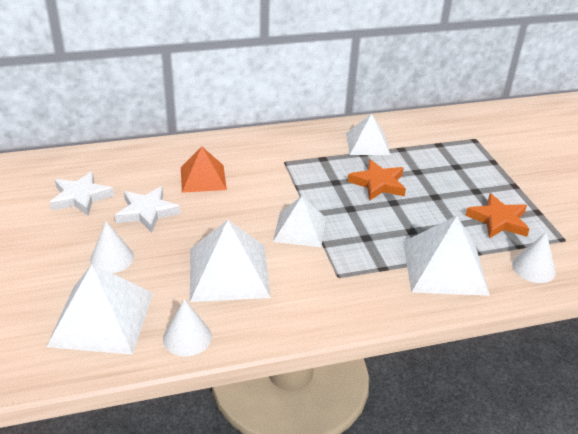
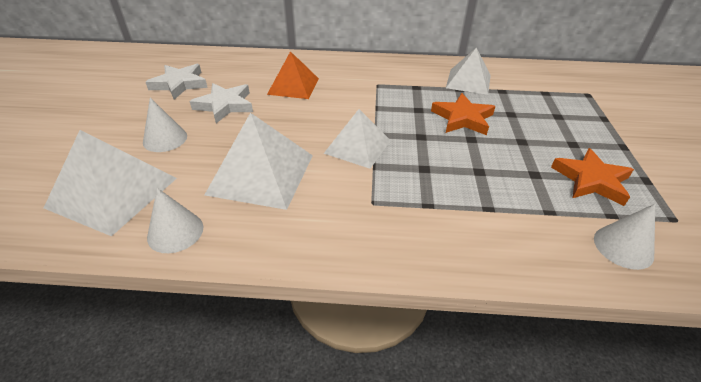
camera: 20 degrees right, 5 degrees up
(444, 267) = (503, 220): white pyramid -> none

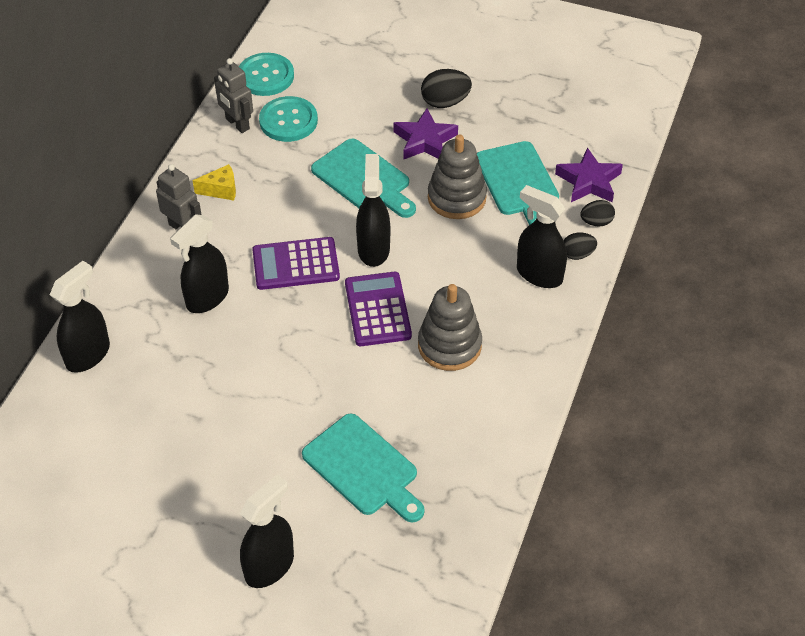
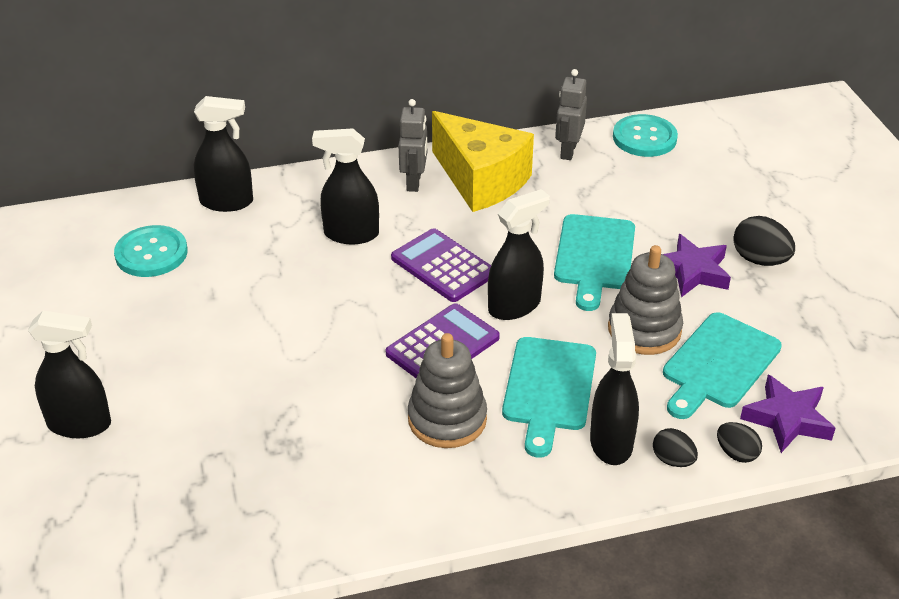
camera: 55 degrees right, 10 degrees down
(221, 190) = (481, 180): yellow cheese -> yellow cheese, size x2.40
(288, 121) = (608, 177): turquoise button -> turquoise button (151, 253)
(363, 468) = (240, 432): turquoise cutting board -> turquoise cutting board (549, 389)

• **WHAT YOU SHOULD DO**
Without the pictures, set down every entry exactly.

• **WRITTEN ANSWER**
camera: 20 degrees right, 5 degrees up
(444, 267) = (503, 220): white pyramid -> none

camera: 55 degrees right, 10 degrees down
(221, 190) = (481, 180): yellow cheese -> yellow cheese, size x2.40
(288, 121) = (608, 177): turquoise button -> turquoise button (151, 253)
(363, 468) = (240, 432): turquoise cutting board -> turquoise cutting board (549, 389)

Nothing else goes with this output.